*Task goal*: What you output must match the entries exactly, apart from the pictures, which are left out.

[Data items]
----------

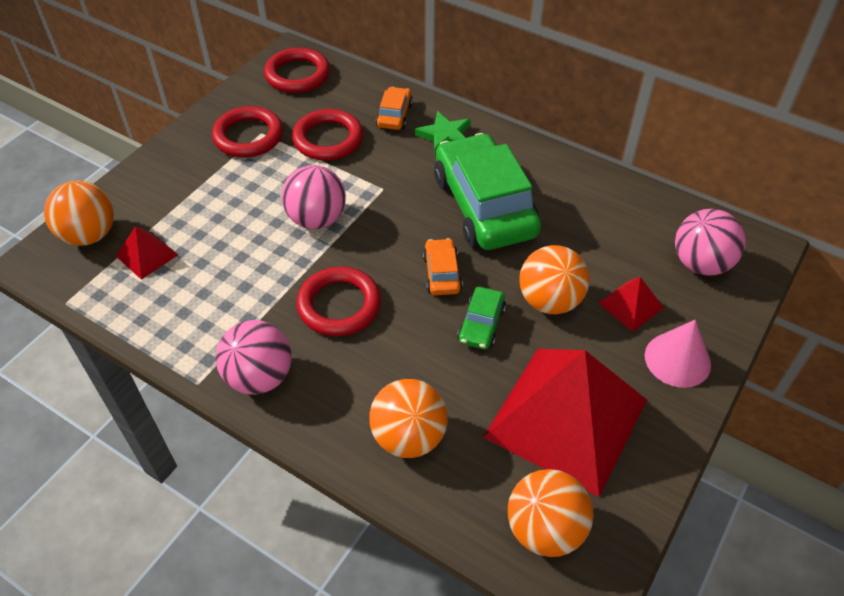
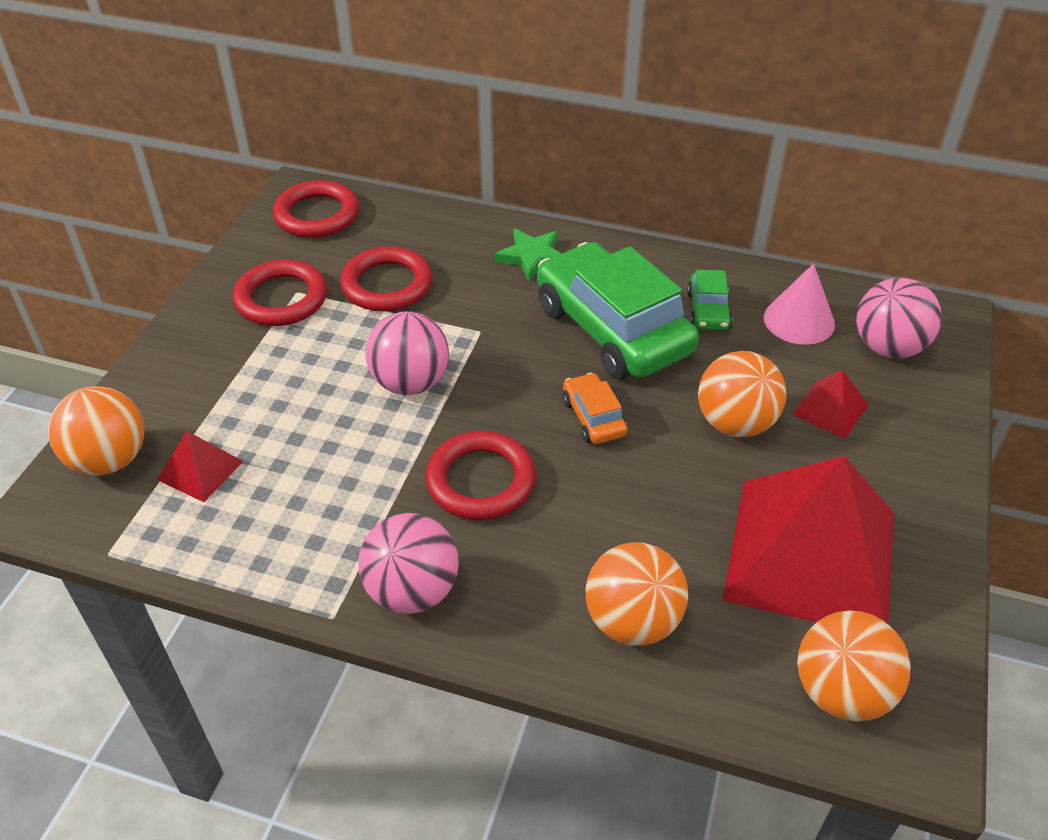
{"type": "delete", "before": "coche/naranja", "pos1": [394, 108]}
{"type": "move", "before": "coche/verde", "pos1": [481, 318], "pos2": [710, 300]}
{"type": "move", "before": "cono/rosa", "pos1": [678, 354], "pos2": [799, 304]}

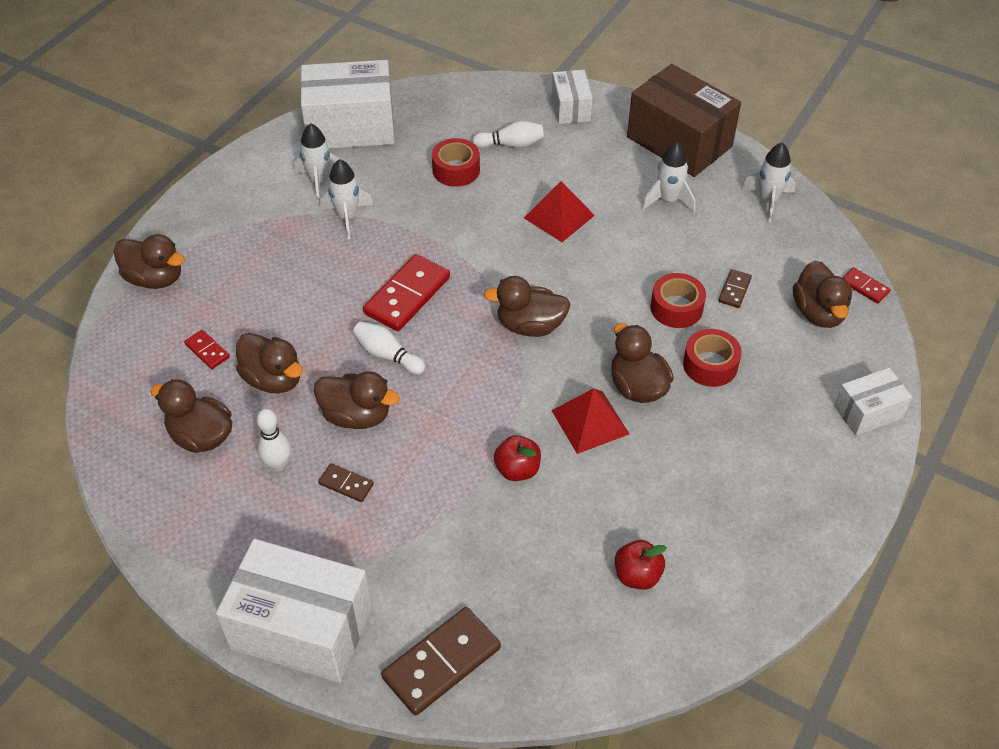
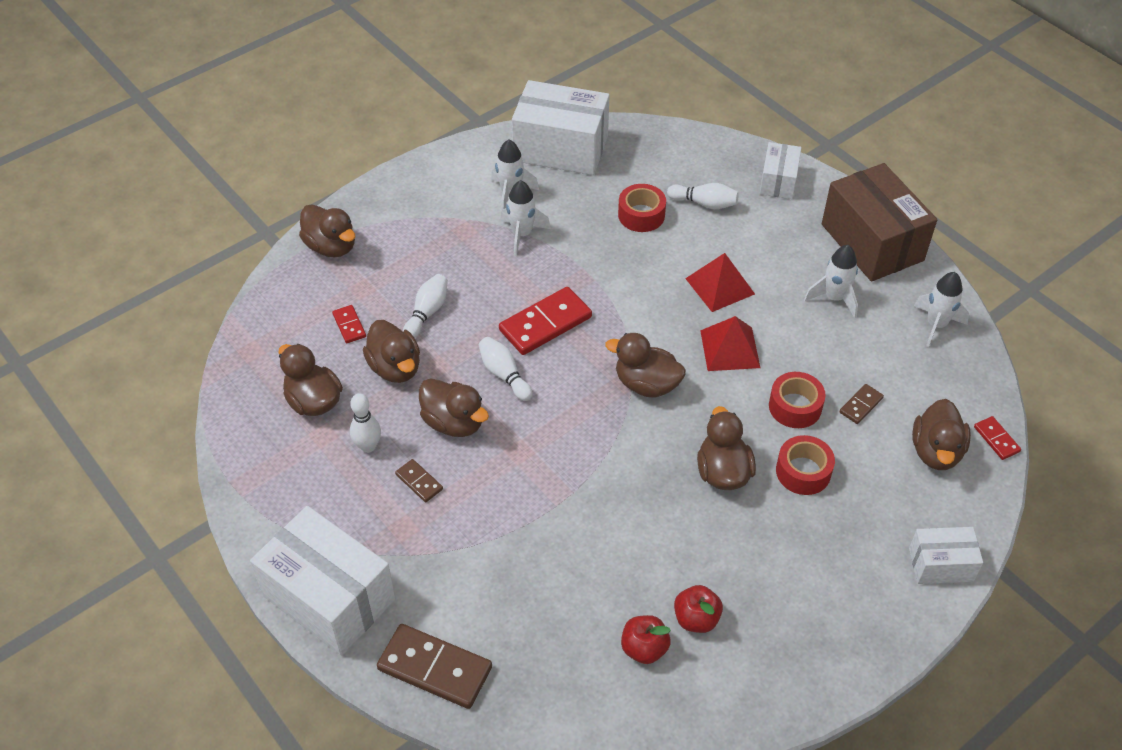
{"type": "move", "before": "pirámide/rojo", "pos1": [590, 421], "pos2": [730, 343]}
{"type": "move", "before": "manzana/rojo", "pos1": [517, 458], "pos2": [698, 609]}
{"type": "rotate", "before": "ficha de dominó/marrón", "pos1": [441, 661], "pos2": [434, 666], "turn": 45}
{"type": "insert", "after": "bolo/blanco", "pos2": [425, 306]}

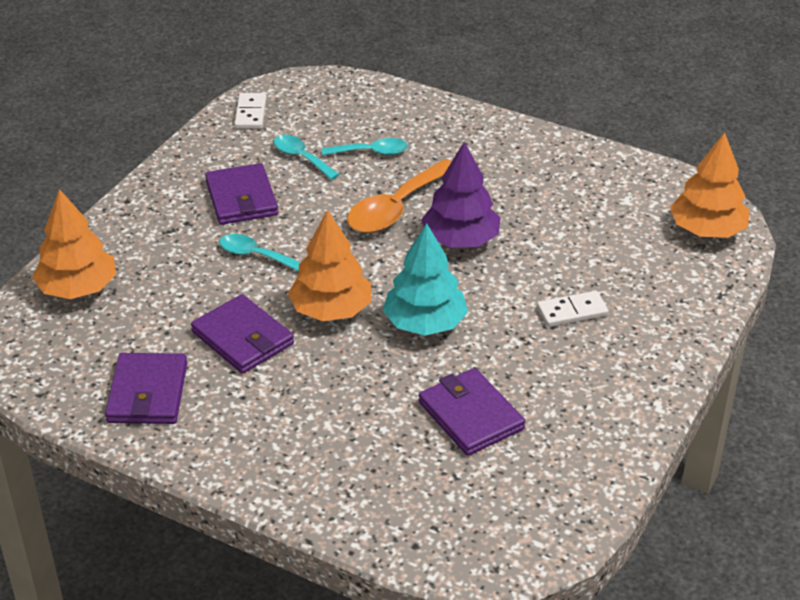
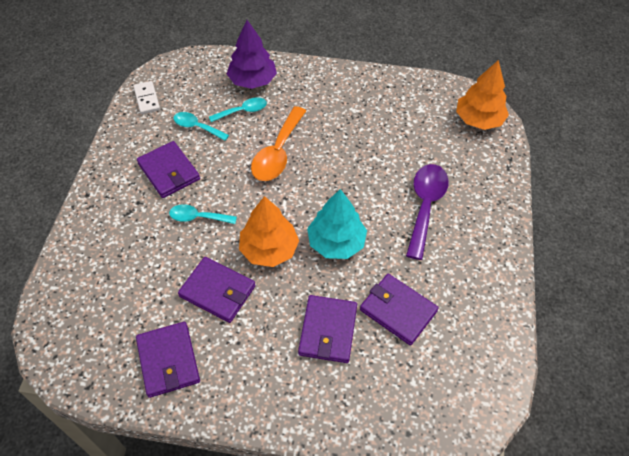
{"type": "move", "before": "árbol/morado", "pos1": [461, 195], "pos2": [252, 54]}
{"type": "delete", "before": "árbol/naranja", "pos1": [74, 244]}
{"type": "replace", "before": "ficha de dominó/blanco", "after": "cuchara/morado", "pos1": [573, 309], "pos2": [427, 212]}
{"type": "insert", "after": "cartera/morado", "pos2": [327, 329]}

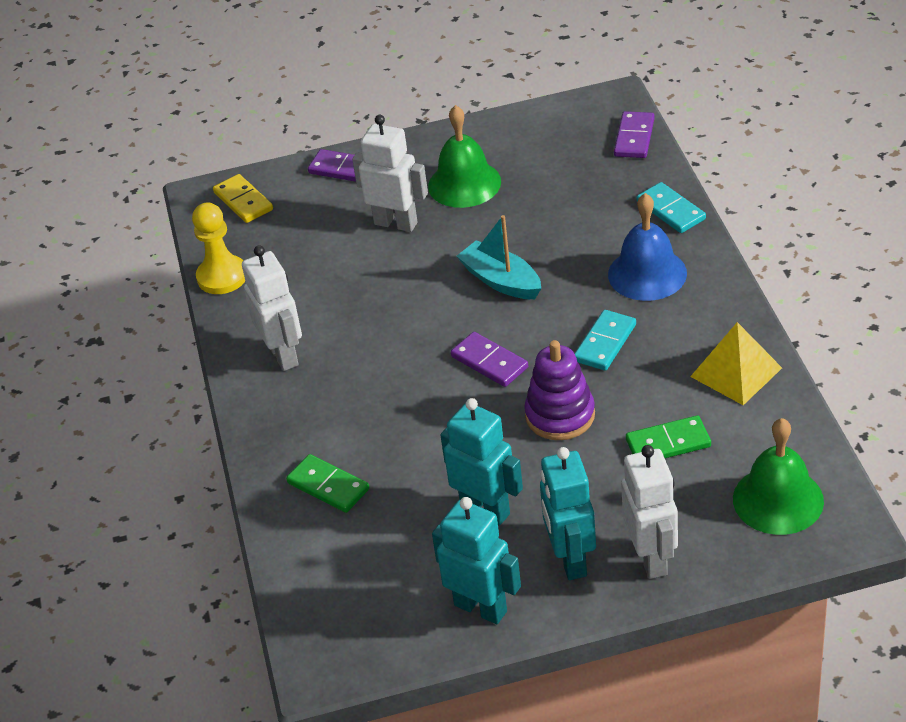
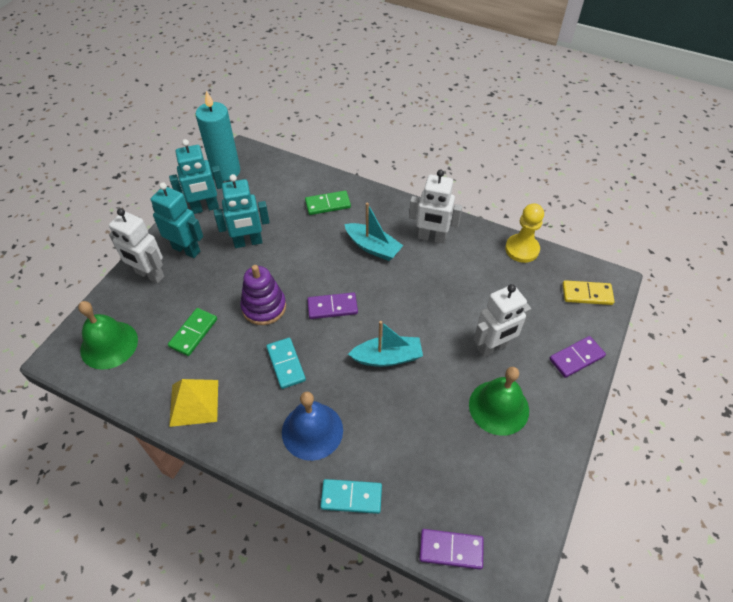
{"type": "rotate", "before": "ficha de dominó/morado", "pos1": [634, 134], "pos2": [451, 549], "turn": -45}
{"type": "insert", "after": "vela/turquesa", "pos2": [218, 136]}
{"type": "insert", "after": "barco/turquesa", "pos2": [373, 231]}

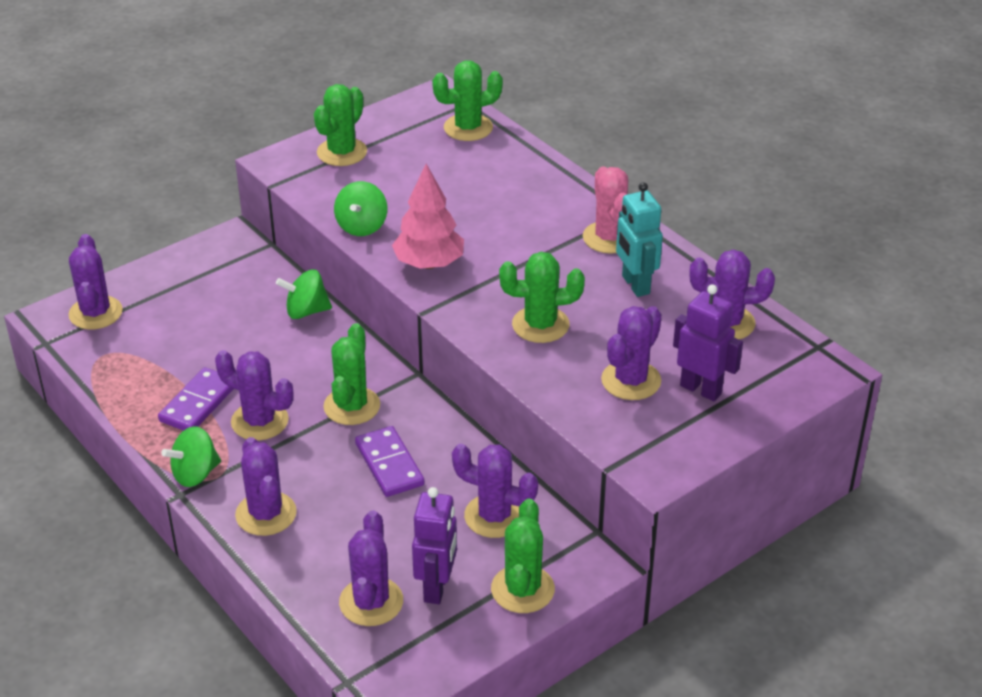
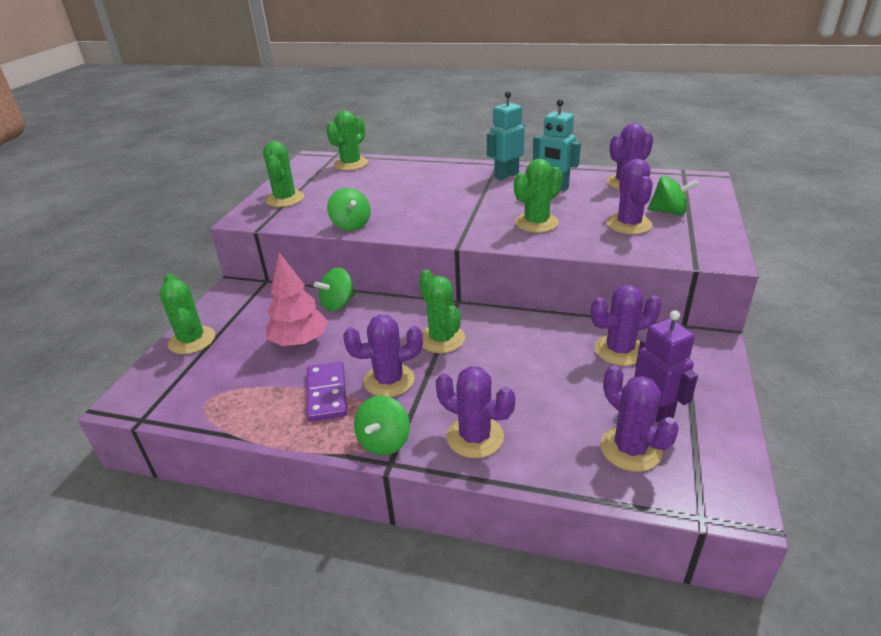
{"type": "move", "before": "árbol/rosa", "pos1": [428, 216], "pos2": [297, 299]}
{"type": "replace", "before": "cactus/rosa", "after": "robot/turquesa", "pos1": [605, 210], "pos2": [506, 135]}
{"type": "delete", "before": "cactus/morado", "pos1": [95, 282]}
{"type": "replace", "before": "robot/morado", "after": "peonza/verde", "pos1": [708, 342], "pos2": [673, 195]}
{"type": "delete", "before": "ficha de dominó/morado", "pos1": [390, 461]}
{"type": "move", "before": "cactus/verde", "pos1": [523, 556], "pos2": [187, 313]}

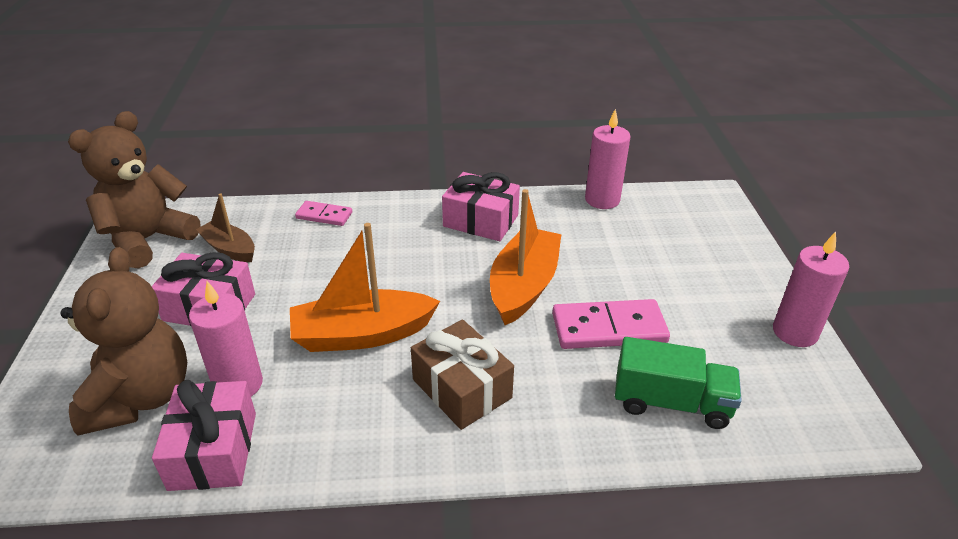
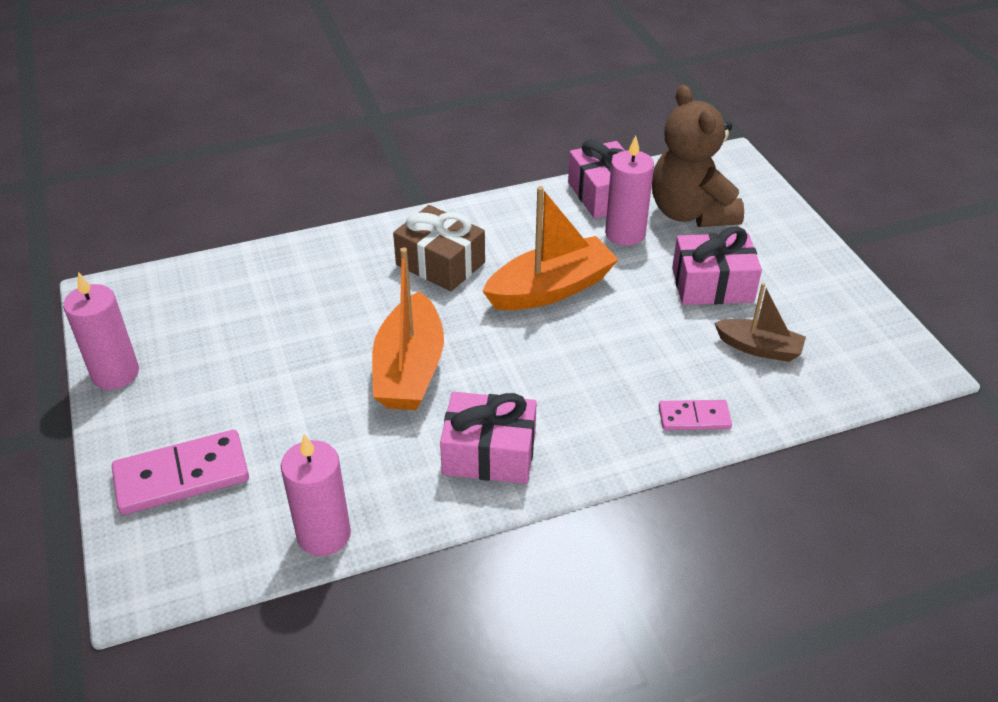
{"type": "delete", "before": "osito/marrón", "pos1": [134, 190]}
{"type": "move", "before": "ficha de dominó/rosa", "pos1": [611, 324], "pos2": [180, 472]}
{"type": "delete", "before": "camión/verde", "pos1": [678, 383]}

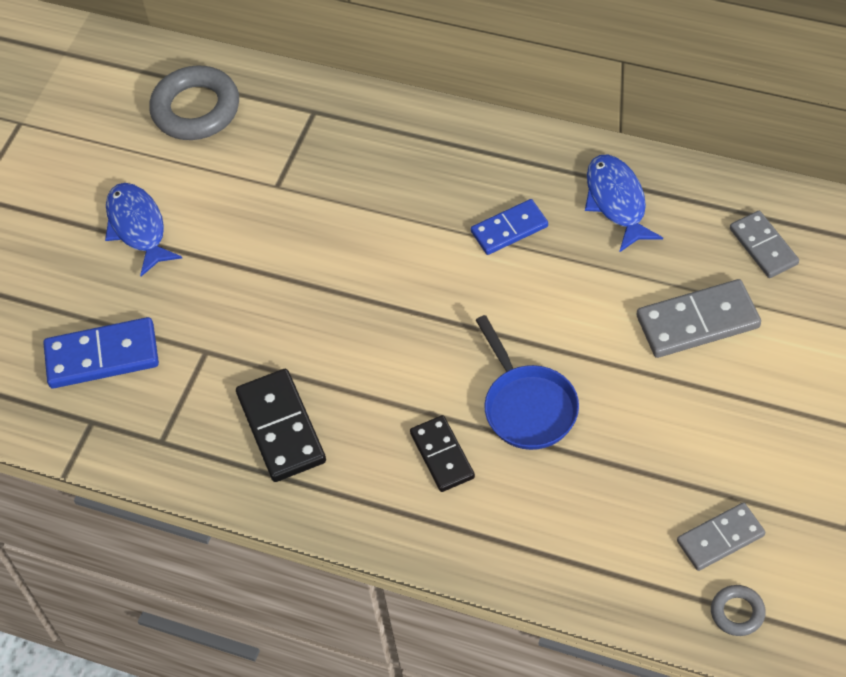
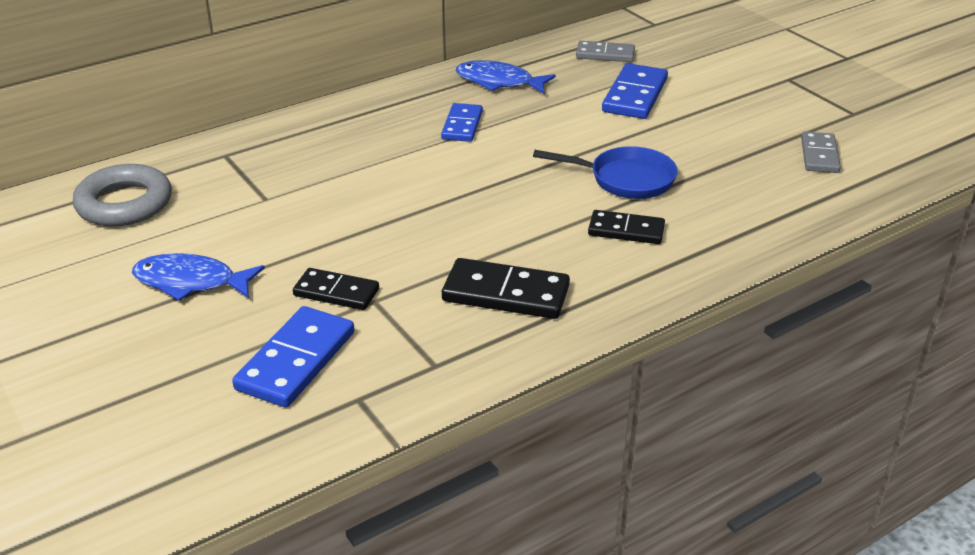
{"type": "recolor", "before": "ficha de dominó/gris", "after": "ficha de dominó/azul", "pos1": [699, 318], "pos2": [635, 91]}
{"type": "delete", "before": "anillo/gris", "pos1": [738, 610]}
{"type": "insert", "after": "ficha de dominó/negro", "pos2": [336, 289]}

----------

*Solution to this problem*:
{"type": "delete", "before": "coche/naranja", "pos1": [394, 108]}
{"type": "move", "before": "coche/verde", "pos1": [481, 318], "pos2": [710, 300]}
{"type": "move", "before": "cono/rosa", "pos1": [678, 354], "pos2": [799, 304]}

{"type": "move", "before": "pirámide/rojo", "pos1": [590, 421], "pos2": [730, 343]}
{"type": "move", "before": "manzana/rojo", "pos1": [517, 458], "pos2": [698, 609]}
{"type": "rotate", "before": "ficha de dominó/marrón", "pos1": [441, 661], "pos2": [434, 666], "turn": 45}
{"type": "insert", "after": "bolo/blanco", "pos2": [425, 306]}

{"type": "move", "before": "árbol/morado", "pos1": [461, 195], "pos2": [252, 54]}
{"type": "delete", "before": "árbol/naranja", "pos1": [74, 244]}
{"type": "replace", "before": "ficha de dominó/blanco", "after": "cuchara/morado", "pos1": [573, 309], "pos2": [427, 212]}
{"type": "insert", "after": "cartera/morado", "pos2": [327, 329]}

{"type": "rotate", "before": "ficha de dominó/morado", "pos1": [634, 134], "pos2": [451, 549], "turn": -45}
{"type": "insert", "after": "vela/turquesa", "pos2": [218, 136]}
{"type": "insert", "after": "barco/turquesa", "pos2": [373, 231]}

{"type": "move", "before": "árbol/rosa", "pos1": [428, 216], "pos2": [297, 299]}
{"type": "replace", "before": "cactus/rosa", "after": "robot/turquesa", "pos1": [605, 210], "pos2": [506, 135]}
{"type": "delete", "before": "cactus/morado", "pos1": [95, 282]}
{"type": "replace", "before": "robot/morado", "after": "peonza/verde", "pos1": [708, 342], "pos2": [673, 195]}
{"type": "delete", "before": "ficha de dominó/morado", "pos1": [390, 461]}
{"type": "move", "before": "cactus/verde", "pos1": [523, 556], "pos2": [187, 313]}

{"type": "delete", "before": "osito/marrón", "pos1": [134, 190]}
{"type": "move", "before": "ficha de dominó/rosa", "pos1": [611, 324], "pos2": [180, 472]}
{"type": "delete", "before": "camión/verde", "pos1": [678, 383]}

{"type": "recolor", "before": "ficha de dominó/gris", "after": "ficha de dominó/azul", "pos1": [699, 318], "pos2": [635, 91]}
{"type": "delete", "before": "anillo/gris", "pos1": [738, 610]}
{"type": "insert", "after": "ficha de dominó/negro", "pos2": [336, 289]}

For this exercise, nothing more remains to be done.